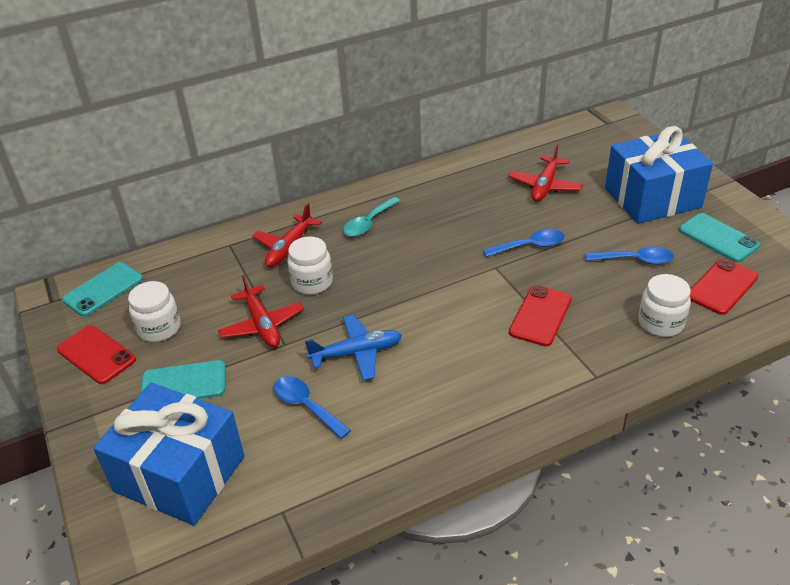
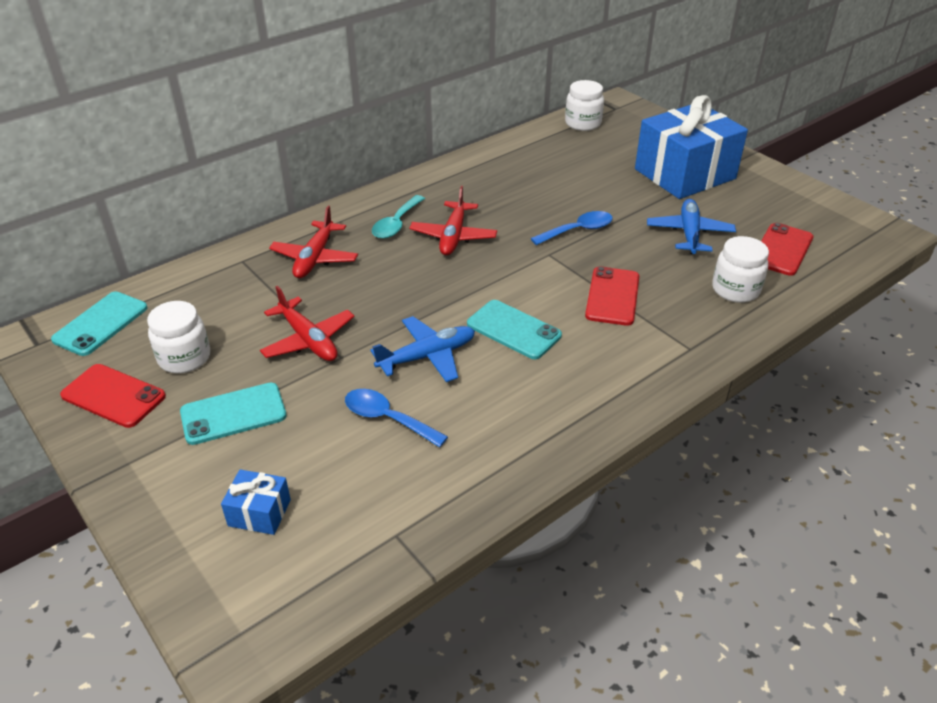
camera: 15 degrees left, 0 degrees up
(180, 474) = (259, 513): blue gift -> blue gift, size x0.42
(312, 282) = (352, 290): white jar -> white jar (583, 123)
(545, 186) = (573, 172): red plane -> red plane (453, 236)
(635, 260) = (689, 233): blue spoon -> blue plane
(718, 238) = (761, 205): turquoise phone -> turquoise phone (513, 330)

WORK REQUIRED →
Word for word, set down every record, keeping the images out.

TASK ANSWER →
camera: 15 degrees left, 0 degrees up
(180, 474) = (259, 513): blue gift -> blue gift, size x0.42
(312, 282) = (352, 290): white jar -> white jar (583, 123)
(545, 186) = (573, 172): red plane -> red plane (453, 236)
(635, 260) = (689, 233): blue spoon -> blue plane
(718, 238) = (761, 205): turquoise phone -> turquoise phone (513, 330)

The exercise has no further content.